What to work on>
Write out, word for word, the part of the listing below that opens with the line containing "DRIVER2: L9110S -> DRV8833" and closes with the line containing "RELAY1 pin IN1: D5 -> A6", keeping both of those lines and adding no others.

Entries provided>
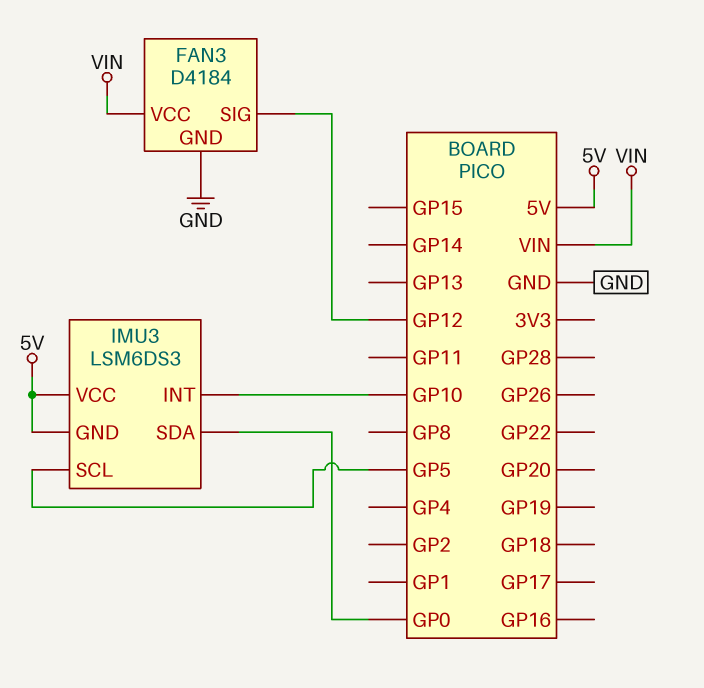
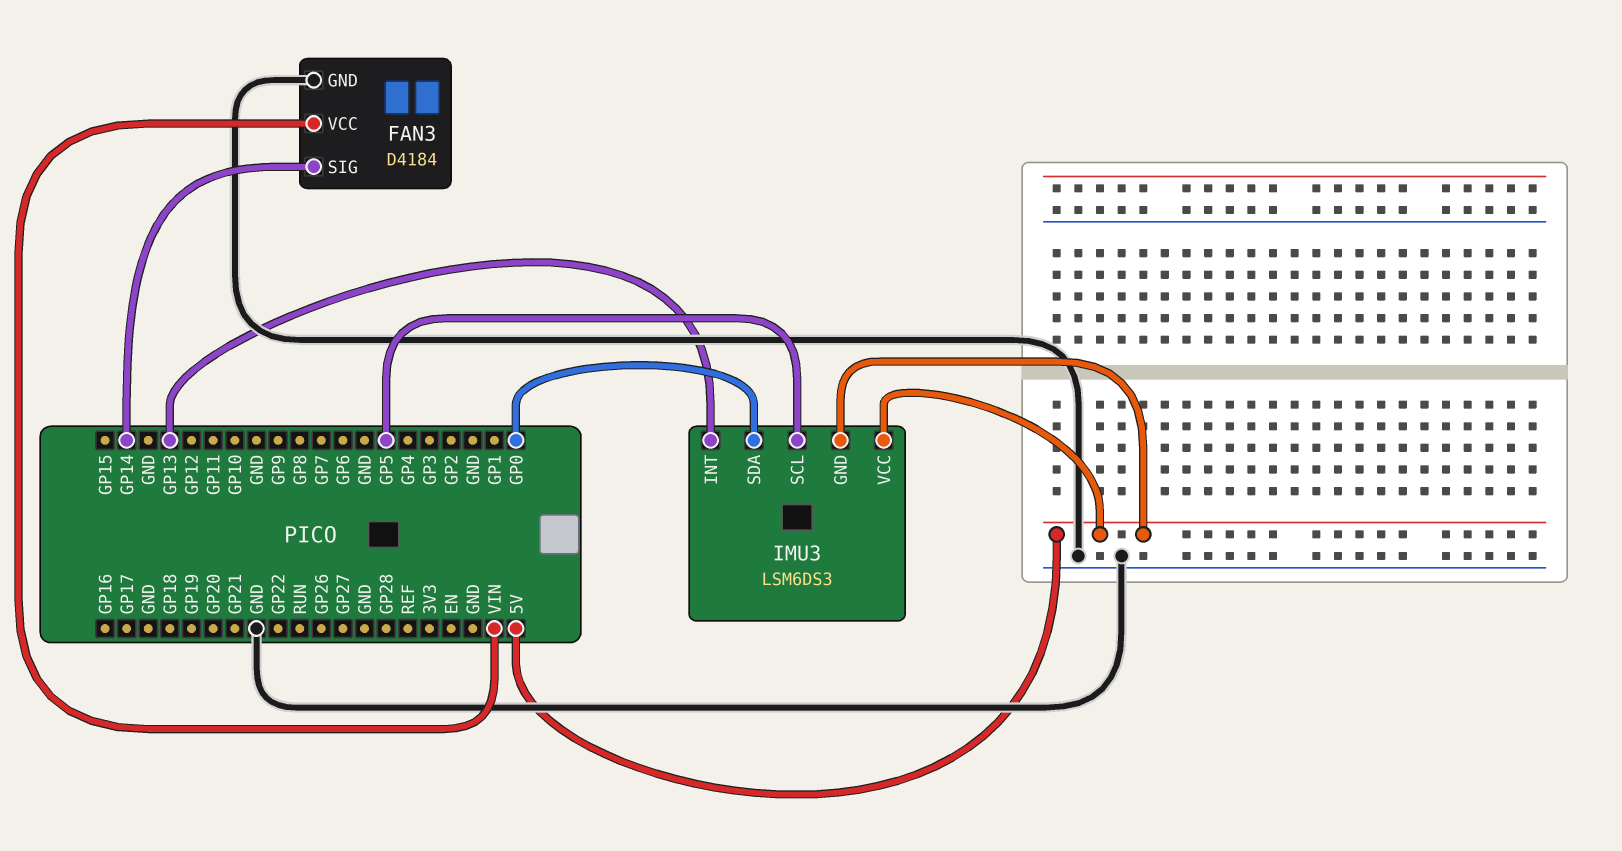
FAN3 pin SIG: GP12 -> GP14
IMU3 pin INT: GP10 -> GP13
--
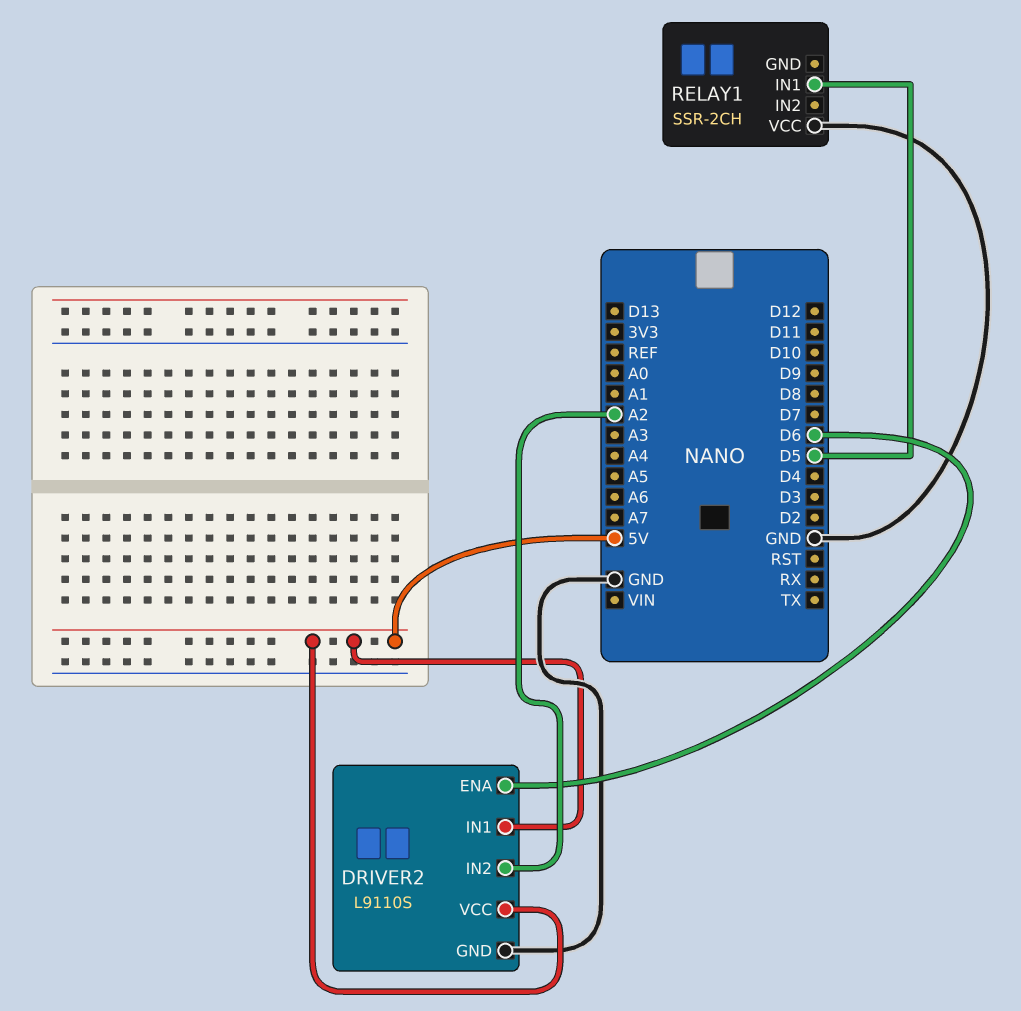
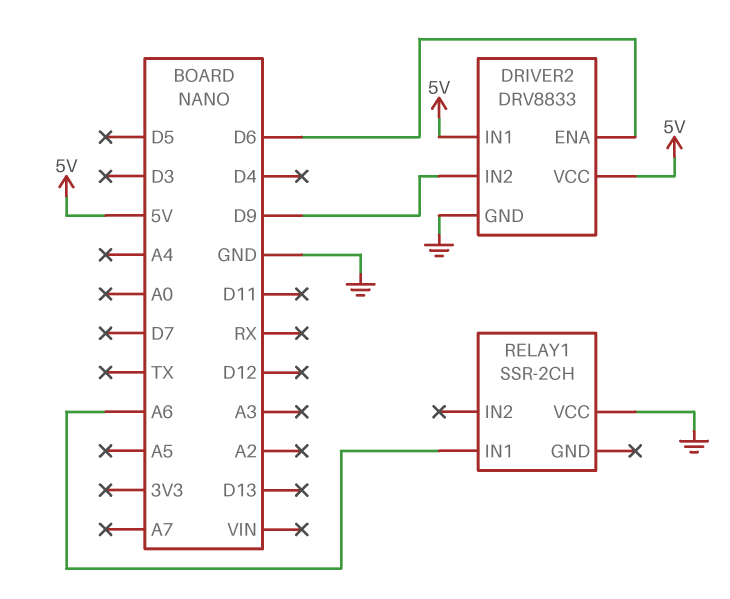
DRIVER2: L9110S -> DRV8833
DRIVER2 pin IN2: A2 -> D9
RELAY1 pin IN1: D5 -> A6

Response box>
DRIVER2: L9110S -> DRV8833
DRIVER2 pin IN2: A2 -> D9
RELAY1 pin IN1: D5 -> A6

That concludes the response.